## WHAT YOU WILL DO
In the material below, how many lines include the word "battery"? Write only the number.

◆ ◆ ◆ ◆ ◆

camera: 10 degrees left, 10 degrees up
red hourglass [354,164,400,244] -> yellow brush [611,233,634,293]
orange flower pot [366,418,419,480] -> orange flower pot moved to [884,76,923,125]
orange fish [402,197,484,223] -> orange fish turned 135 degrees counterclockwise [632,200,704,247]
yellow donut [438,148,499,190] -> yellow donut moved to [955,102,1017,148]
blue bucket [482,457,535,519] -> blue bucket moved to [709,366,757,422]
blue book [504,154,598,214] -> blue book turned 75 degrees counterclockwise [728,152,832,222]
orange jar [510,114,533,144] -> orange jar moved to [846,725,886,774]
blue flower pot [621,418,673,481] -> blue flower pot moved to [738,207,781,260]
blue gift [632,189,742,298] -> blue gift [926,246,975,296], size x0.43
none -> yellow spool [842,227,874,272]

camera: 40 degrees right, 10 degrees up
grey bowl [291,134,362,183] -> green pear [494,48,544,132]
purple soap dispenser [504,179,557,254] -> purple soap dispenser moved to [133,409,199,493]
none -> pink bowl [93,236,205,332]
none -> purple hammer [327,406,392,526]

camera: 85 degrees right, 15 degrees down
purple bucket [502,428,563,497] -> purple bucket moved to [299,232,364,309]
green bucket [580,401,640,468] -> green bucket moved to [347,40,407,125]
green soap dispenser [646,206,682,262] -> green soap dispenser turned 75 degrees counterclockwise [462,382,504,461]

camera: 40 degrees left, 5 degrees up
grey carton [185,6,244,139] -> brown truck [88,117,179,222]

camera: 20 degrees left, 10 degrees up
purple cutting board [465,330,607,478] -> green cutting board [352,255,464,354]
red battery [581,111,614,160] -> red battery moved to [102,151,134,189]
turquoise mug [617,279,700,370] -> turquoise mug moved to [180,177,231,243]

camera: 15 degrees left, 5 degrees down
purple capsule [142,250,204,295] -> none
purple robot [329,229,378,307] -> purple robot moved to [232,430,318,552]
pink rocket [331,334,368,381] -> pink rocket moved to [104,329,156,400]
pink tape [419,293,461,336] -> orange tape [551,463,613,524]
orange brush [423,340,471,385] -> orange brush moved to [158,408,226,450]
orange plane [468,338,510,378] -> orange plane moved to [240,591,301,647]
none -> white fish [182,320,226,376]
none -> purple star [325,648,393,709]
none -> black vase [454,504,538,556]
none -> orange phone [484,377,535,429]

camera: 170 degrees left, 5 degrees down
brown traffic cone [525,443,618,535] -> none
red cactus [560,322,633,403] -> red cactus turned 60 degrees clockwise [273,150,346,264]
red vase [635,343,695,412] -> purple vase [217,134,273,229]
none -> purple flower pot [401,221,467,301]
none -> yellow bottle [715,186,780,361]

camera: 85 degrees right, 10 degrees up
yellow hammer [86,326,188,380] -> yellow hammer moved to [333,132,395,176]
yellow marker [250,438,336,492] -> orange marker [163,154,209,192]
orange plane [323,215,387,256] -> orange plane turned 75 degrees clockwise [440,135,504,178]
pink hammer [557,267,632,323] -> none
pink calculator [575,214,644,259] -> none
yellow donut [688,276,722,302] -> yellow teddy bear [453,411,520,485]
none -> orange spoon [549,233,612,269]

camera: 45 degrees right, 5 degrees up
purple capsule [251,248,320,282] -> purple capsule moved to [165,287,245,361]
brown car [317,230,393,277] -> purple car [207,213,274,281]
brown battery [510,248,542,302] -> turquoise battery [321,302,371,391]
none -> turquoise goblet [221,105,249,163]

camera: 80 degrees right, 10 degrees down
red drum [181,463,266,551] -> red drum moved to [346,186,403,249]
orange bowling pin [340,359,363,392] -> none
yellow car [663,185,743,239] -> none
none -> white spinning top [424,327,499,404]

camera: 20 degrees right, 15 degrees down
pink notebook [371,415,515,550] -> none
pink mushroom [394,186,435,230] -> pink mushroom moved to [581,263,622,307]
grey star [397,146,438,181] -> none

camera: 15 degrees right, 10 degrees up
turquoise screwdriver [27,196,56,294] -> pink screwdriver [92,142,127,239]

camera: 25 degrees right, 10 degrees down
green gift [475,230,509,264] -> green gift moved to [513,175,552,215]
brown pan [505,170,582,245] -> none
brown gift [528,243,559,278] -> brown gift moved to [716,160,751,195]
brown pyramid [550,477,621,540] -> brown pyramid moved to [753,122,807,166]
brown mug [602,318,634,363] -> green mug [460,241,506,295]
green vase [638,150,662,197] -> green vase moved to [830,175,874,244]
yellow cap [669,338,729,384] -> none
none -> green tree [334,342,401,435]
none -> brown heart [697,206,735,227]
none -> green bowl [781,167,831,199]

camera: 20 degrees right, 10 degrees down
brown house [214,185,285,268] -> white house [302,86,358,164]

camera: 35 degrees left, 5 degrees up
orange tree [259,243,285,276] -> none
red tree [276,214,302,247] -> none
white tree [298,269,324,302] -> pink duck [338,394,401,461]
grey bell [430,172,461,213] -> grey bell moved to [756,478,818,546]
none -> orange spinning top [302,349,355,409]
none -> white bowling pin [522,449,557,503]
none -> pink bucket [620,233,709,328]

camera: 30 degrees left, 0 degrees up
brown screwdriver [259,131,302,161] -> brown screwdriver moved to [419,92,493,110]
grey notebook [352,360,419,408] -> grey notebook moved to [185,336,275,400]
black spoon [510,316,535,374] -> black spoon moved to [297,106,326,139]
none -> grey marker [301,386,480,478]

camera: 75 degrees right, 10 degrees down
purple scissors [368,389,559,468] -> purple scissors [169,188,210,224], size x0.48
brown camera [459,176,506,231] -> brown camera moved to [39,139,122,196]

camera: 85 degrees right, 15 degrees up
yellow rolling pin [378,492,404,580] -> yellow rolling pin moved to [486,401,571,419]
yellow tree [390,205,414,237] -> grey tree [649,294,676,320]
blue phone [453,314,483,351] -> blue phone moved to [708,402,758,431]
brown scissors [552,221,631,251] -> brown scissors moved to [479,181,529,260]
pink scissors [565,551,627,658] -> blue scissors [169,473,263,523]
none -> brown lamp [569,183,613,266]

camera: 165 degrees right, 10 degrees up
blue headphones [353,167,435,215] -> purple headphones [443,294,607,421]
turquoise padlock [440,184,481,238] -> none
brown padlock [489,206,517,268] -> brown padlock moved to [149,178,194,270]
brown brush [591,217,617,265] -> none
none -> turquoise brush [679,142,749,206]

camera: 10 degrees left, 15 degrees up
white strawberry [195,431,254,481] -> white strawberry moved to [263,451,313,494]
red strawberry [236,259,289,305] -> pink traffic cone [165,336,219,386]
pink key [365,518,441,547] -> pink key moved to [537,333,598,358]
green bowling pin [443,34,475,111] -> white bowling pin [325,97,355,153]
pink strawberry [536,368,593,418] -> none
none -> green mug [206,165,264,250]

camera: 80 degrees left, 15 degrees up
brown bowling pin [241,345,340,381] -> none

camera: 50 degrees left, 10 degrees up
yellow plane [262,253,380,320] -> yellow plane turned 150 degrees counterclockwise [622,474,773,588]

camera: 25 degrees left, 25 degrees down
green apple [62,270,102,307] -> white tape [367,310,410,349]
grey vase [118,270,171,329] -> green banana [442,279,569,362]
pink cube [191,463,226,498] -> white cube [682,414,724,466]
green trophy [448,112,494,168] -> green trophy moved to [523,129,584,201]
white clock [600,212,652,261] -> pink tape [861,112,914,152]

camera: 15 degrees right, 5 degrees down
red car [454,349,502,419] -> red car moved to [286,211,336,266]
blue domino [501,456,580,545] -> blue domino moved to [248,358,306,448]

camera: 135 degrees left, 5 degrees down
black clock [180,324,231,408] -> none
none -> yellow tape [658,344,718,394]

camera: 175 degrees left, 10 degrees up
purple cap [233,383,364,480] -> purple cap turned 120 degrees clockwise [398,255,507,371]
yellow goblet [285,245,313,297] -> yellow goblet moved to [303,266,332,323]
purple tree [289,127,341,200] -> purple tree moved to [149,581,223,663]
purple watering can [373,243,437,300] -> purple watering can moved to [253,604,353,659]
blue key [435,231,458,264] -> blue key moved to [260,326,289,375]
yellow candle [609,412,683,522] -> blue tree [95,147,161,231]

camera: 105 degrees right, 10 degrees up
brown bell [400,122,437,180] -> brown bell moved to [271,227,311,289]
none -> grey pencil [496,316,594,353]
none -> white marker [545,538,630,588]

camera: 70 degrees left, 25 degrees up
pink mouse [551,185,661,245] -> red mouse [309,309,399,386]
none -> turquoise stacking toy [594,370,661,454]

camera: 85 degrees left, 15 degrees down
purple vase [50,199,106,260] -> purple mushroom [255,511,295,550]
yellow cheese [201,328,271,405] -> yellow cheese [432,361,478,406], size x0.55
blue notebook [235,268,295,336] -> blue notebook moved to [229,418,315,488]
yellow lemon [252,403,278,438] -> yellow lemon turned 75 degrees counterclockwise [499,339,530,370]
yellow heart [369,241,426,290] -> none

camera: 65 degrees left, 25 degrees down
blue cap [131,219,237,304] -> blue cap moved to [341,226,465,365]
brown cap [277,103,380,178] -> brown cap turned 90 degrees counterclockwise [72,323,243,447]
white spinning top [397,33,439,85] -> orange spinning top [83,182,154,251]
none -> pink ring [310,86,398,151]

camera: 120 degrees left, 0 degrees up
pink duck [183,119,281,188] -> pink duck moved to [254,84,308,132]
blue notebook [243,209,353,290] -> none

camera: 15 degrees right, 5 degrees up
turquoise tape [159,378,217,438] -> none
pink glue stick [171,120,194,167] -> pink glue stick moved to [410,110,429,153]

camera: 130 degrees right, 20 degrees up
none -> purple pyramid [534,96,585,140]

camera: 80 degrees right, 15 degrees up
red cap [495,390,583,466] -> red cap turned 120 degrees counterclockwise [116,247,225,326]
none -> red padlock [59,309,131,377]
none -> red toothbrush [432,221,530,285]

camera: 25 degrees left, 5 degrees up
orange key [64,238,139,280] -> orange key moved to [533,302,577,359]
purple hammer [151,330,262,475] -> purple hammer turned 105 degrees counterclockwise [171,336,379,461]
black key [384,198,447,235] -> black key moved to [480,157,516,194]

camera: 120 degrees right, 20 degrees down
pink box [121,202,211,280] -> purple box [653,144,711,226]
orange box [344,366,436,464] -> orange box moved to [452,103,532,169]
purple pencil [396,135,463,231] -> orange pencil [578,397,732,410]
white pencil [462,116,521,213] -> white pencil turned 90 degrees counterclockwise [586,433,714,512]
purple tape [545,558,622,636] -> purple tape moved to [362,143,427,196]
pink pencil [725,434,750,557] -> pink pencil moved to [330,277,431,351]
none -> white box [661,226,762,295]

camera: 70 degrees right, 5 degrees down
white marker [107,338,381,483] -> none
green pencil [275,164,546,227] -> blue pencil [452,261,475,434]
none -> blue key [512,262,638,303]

◆ ◆ ◆ ◆ ◆

## SOLUTION TO THE PROBLEM
2